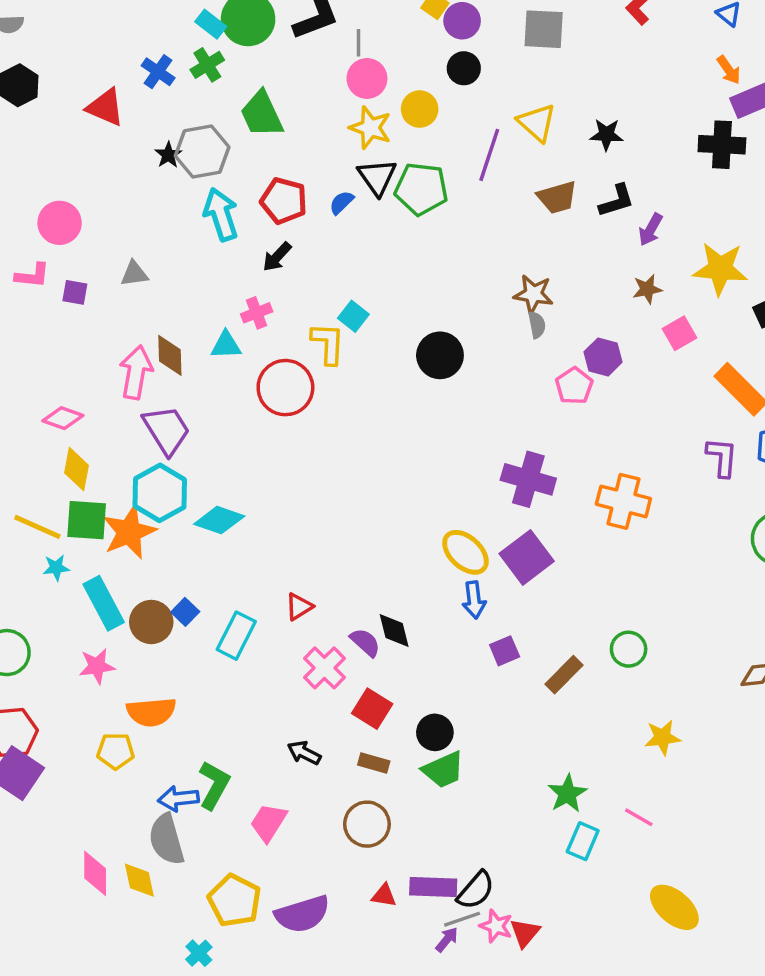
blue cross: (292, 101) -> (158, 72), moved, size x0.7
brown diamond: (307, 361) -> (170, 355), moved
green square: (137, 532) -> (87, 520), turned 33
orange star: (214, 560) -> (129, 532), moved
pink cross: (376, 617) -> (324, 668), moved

--

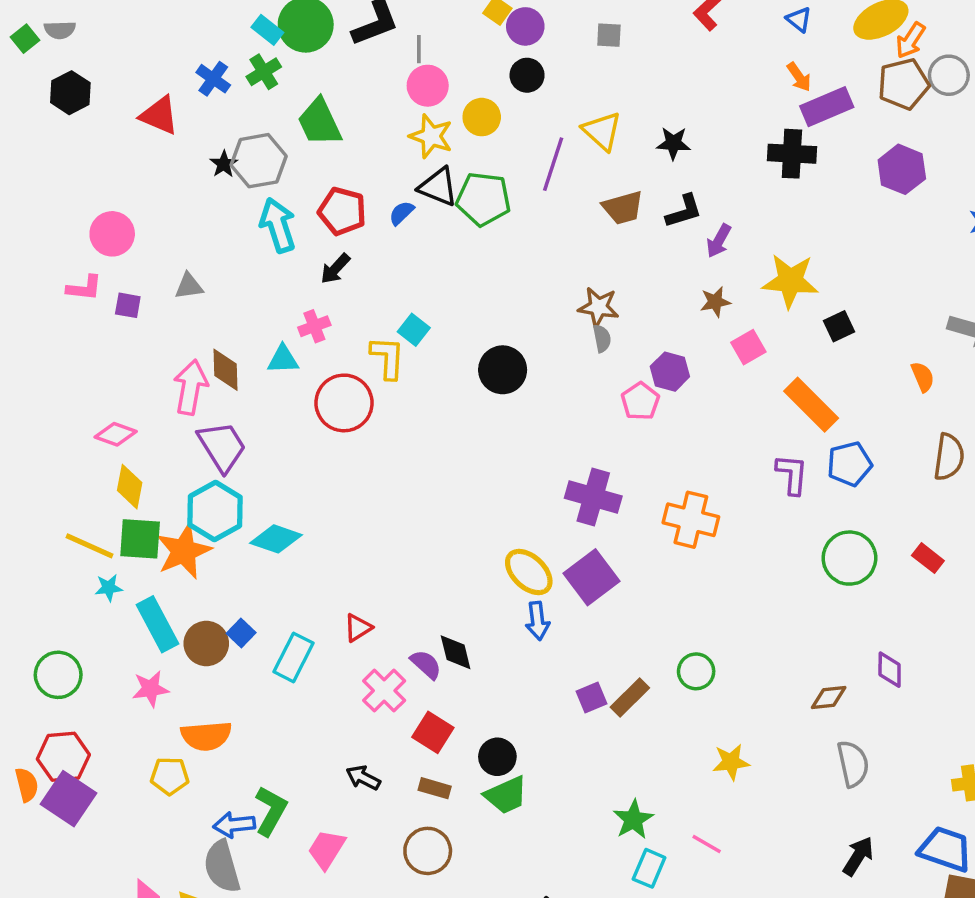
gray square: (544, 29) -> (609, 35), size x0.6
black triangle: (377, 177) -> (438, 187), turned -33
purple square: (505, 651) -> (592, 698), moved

_WHAT IS NEEDED:_ In the listing above, locate the line containing "blue cross: (292, 101)" and the line containing "pink cross: (376, 617) -> (324, 668), moved". Transcribe those two lines and everything between them, exactly as written.

_OUTPUT OF THE EXERCISE:_
blue cross: (292, 101) -> (158, 72), moved, size x0.7
brown diamond: (307, 361) -> (170, 355), moved
green square: (137, 532) -> (87, 520), turned 33
orange star: (214, 560) -> (129, 532), moved
pink cross: (376, 617) -> (324, 668), moved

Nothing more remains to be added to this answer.